-- Opening Marker --
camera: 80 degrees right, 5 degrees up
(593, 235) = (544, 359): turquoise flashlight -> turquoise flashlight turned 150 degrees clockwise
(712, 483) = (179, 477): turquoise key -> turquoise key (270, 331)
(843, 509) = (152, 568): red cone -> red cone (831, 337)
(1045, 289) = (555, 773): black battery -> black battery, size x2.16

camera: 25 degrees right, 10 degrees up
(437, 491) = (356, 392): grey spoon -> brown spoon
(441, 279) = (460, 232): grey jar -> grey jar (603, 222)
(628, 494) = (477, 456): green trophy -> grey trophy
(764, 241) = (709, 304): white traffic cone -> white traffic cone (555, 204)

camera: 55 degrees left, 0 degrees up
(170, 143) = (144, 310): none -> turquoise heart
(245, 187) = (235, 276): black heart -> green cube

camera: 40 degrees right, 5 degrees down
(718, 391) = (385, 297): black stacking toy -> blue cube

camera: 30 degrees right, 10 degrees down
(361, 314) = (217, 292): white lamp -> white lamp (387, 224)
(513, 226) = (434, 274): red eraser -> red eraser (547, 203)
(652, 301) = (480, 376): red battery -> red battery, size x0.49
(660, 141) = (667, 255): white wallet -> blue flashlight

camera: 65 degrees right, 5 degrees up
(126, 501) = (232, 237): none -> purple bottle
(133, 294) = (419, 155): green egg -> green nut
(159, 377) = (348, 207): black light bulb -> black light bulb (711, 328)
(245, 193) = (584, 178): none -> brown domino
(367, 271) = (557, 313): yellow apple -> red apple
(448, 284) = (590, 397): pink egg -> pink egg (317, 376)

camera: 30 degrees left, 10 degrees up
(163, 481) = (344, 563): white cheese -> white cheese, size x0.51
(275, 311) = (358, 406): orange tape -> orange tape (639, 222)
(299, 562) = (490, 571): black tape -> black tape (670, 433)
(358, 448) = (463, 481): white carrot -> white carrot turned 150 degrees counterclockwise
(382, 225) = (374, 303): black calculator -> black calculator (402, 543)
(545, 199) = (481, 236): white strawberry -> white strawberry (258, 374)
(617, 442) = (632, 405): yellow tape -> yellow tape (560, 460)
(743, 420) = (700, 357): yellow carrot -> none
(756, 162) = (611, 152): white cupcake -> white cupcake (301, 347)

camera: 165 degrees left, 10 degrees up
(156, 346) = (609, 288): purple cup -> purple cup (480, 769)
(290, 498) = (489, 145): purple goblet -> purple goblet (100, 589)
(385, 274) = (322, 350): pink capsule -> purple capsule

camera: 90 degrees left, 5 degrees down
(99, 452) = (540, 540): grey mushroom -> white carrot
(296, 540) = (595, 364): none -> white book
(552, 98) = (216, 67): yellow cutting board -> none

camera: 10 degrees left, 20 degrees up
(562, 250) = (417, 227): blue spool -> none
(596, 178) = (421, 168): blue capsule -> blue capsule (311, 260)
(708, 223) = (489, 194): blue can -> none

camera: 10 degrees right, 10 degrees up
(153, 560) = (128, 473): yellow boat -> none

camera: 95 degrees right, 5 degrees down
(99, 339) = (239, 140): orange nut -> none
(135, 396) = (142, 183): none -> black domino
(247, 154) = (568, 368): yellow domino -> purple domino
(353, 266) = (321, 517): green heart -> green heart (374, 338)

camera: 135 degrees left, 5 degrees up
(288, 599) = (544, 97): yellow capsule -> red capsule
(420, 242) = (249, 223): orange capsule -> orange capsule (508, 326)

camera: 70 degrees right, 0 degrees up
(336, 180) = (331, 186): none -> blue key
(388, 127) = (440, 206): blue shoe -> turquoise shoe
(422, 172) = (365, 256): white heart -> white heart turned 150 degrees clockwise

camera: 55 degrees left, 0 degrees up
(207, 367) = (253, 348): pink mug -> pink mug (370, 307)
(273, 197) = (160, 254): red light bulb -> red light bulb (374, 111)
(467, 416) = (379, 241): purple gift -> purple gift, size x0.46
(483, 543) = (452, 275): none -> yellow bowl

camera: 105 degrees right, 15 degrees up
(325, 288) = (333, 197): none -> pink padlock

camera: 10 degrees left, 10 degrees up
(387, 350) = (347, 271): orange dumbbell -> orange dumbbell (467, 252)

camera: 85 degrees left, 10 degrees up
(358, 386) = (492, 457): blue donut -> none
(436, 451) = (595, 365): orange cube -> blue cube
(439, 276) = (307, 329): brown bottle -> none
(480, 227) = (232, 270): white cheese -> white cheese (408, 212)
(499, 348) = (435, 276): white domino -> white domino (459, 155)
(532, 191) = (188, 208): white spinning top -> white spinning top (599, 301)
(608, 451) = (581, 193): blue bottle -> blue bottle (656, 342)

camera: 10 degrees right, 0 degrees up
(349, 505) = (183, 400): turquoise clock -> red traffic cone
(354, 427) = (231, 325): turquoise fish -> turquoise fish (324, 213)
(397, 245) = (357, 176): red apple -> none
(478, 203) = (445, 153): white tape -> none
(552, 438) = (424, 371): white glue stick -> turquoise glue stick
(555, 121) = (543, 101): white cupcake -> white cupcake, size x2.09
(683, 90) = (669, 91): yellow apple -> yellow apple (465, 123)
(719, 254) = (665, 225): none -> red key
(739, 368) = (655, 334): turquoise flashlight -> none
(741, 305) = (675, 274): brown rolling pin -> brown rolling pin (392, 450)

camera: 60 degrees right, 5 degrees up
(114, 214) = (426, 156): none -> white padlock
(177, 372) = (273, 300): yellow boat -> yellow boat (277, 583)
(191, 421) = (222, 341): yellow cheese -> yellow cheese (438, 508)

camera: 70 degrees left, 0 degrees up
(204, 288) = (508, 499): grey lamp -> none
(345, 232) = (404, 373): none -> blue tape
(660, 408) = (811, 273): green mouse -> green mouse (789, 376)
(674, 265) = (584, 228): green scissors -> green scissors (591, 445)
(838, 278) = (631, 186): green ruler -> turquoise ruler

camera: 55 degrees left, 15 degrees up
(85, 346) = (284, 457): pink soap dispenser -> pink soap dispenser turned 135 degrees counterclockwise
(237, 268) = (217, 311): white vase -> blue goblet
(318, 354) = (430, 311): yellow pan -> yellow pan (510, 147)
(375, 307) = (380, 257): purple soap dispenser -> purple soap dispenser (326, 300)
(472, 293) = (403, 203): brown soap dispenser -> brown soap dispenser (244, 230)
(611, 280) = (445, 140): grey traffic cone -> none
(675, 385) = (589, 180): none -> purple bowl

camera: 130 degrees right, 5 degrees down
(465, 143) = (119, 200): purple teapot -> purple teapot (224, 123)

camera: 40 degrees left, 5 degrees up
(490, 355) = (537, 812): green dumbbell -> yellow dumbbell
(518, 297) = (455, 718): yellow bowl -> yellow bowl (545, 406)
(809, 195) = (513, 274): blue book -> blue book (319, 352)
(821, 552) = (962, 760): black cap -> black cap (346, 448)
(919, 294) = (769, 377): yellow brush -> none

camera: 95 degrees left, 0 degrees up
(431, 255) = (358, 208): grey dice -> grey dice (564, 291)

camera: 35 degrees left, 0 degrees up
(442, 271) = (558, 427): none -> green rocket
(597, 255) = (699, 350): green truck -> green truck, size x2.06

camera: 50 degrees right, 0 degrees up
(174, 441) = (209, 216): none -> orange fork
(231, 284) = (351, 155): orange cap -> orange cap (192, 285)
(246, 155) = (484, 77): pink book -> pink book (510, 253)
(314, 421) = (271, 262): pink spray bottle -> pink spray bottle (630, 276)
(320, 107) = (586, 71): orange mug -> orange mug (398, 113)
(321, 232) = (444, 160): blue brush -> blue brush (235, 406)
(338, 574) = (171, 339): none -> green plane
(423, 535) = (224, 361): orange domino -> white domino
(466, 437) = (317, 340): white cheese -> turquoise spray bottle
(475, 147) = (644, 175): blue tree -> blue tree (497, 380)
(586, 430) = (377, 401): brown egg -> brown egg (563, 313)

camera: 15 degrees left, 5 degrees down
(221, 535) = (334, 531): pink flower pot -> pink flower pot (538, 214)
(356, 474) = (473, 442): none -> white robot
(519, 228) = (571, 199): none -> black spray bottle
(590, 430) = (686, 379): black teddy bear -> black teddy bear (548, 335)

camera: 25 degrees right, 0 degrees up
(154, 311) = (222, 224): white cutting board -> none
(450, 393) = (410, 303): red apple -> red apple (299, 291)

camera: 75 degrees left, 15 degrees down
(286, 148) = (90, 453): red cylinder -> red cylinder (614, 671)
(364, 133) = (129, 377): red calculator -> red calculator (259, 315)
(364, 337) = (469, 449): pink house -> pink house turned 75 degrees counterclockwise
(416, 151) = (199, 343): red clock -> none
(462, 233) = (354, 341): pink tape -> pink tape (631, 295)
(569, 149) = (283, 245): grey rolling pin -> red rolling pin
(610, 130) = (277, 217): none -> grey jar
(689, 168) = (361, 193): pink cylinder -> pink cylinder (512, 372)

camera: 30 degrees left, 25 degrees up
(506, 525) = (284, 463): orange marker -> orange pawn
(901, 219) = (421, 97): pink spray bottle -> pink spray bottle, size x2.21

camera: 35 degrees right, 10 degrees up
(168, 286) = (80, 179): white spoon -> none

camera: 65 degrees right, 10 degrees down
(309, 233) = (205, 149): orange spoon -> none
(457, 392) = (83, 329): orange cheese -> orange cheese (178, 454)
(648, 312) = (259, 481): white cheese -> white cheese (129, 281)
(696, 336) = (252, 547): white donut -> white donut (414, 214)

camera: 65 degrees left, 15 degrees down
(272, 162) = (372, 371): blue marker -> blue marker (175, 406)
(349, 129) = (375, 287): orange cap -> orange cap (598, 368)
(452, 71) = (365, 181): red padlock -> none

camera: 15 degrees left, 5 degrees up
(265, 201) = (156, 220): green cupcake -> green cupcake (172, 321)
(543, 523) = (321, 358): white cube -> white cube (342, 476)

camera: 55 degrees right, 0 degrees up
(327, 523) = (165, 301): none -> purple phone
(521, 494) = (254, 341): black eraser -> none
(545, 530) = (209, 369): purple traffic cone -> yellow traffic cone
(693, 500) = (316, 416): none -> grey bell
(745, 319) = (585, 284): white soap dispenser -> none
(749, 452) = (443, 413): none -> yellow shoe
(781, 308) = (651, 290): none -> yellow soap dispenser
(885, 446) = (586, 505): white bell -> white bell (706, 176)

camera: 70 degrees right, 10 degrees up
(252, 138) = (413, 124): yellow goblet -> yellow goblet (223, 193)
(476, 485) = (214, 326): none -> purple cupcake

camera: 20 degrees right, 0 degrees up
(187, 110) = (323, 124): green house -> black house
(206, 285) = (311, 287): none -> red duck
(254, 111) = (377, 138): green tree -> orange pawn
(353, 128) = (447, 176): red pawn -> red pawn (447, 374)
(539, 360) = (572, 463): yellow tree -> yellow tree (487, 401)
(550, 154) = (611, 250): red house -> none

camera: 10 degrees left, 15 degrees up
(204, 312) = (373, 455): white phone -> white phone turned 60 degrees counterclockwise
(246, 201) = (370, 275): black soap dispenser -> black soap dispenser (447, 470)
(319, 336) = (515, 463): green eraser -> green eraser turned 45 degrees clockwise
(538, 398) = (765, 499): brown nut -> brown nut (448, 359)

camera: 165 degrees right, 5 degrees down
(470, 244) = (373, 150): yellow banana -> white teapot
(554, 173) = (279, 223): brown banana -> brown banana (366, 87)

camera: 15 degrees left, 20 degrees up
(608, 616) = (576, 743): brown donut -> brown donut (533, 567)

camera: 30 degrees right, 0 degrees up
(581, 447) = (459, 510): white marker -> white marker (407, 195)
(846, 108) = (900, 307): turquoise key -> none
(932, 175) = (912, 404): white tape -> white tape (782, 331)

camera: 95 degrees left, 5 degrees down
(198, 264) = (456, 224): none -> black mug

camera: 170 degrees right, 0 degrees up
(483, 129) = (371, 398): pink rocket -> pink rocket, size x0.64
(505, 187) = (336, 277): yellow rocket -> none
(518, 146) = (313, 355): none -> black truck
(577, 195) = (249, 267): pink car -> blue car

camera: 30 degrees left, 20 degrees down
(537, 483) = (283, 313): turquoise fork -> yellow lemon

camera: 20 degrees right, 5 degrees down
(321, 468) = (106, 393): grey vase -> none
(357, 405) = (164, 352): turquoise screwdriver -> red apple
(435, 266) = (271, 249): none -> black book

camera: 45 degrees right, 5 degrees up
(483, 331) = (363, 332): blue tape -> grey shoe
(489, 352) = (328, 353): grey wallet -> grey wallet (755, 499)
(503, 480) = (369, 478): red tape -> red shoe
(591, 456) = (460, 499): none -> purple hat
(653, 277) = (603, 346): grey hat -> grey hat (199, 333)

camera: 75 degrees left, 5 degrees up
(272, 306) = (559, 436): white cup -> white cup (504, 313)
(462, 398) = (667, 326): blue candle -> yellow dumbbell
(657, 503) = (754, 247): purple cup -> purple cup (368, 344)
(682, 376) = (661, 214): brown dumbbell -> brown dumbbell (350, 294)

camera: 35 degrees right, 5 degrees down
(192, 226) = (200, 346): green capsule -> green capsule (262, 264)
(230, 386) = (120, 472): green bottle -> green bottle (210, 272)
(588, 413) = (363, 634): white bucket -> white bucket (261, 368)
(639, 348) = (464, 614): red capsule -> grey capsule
-- Closing Marker --
• **Work item**: From the line containing "(588, 413) = (363, 634): white" through the last line of the entries above, print each line exactly as it stands.

• **Answer to the problem**:
(588, 413) = (363, 634): white bucket -> white bucket (261, 368)
(639, 348) = (464, 614): red capsule -> grey capsule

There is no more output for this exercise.